(Stored data entries)
════

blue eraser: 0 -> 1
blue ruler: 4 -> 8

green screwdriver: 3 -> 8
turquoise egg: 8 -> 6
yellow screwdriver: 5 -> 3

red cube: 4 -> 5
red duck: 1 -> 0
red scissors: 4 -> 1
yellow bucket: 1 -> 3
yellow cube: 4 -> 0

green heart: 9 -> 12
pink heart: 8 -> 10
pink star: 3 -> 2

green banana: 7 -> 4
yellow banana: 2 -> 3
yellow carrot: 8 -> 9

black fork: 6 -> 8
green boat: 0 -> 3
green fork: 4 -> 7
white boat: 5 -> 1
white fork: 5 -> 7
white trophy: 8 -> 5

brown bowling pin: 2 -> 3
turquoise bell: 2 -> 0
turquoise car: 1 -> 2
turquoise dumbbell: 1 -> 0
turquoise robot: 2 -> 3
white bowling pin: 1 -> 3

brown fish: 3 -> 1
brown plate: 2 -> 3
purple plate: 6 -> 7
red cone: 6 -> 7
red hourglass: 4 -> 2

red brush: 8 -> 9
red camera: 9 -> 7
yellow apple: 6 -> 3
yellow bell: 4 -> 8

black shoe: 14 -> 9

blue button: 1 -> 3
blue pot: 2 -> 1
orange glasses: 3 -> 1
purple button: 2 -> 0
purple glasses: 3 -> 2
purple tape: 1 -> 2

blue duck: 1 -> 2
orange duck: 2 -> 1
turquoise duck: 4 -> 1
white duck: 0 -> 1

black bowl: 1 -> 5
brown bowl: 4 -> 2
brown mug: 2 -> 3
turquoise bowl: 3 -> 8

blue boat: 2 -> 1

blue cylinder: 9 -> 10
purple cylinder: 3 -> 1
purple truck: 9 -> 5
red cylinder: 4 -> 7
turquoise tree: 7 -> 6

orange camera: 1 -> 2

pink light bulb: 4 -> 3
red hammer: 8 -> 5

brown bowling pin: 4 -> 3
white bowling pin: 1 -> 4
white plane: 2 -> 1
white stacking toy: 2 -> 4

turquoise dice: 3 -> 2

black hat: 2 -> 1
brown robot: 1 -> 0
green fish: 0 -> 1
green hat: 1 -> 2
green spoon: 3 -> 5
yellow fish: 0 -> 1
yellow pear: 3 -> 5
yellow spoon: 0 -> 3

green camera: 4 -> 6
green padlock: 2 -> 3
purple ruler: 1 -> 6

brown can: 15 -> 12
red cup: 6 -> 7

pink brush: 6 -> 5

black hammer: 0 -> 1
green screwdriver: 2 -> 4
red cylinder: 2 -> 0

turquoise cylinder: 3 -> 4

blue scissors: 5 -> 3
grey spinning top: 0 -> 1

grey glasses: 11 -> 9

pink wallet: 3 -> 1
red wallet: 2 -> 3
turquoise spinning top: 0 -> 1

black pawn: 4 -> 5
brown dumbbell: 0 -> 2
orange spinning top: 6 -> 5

════

DIRECTIONS FOR THIS TASK:
Transcribe each entry exactly as it appears.

EXERCISE SOLUTION:
blue eraser: 0 -> 1
blue ruler: 4 -> 8

green screwdriver: 3 -> 8
turquoise egg: 8 -> 6
yellow screwdriver: 5 -> 3

red cube: 4 -> 5
red duck: 1 -> 0
red scissors: 4 -> 1
yellow bucket: 1 -> 3
yellow cube: 4 -> 0

green heart: 9 -> 12
pink heart: 8 -> 10
pink star: 3 -> 2

green banana: 7 -> 4
yellow banana: 2 -> 3
yellow carrot: 8 -> 9

black fork: 6 -> 8
green boat: 0 -> 3
green fork: 4 -> 7
white boat: 5 -> 1
white fork: 5 -> 7
white trophy: 8 -> 5

brown bowling pin: 2 -> 3
turquoise bell: 2 -> 0
turquoise car: 1 -> 2
turquoise dumbbell: 1 -> 0
turquoise robot: 2 -> 3
white bowling pin: 1 -> 3

brown fish: 3 -> 1
brown plate: 2 -> 3
purple plate: 6 -> 7
red cone: 6 -> 7
red hourglass: 4 -> 2

red brush: 8 -> 9
red camera: 9 -> 7
yellow apple: 6 -> 3
yellow bell: 4 -> 8

black shoe: 14 -> 9

blue button: 1 -> 3
blue pot: 2 -> 1
orange glasses: 3 -> 1
purple button: 2 -> 0
purple glasses: 3 -> 2
purple tape: 1 -> 2

blue duck: 1 -> 2
orange duck: 2 -> 1
turquoise duck: 4 -> 1
white duck: 0 -> 1

black bowl: 1 -> 5
brown bowl: 4 -> 2
brown mug: 2 -> 3
turquoise bowl: 3 -> 8

blue boat: 2 -> 1

blue cylinder: 9 -> 10
purple cylinder: 3 -> 1
purple truck: 9 -> 5
red cylinder: 4 -> 7
turquoise tree: 7 -> 6

orange camera: 1 -> 2

pink light bulb: 4 -> 3
red hammer: 8 -> 5

brown bowling pin: 4 -> 3
white bowling pin: 1 -> 4
white plane: 2 -> 1
white stacking toy: 2 -> 4

turquoise dice: 3 -> 2

black hat: 2 -> 1
brown robot: 1 -> 0
green fish: 0 -> 1
green hat: 1 -> 2
green spoon: 3 -> 5
yellow fish: 0 -> 1
yellow pear: 3 -> 5
yellow spoon: 0 -> 3

green camera: 4 -> 6
green padlock: 2 -> 3
purple ruler: 1 -> 6

brown can: 15 -> 12
red cup: 6 -> 7

pink brush: 6 -> 5

black hammer: 0 -> 1
green screwdriver: 2 -> 4
red cylinder: 2 -> 0

turquoise cylinder: 3 -> 4

blue scissors: 5 -> 3
grey spinning top: 0 -> 1

grey glasses: 11 -> 9

pink wallet: 3 -> 1
red wallet: 2 -> 3
turquoise spinning top: 0 -> 1

black pawn: 4 -> 5
brown dumbbell: 0 -> 2
orange spinning top: 6 -> 5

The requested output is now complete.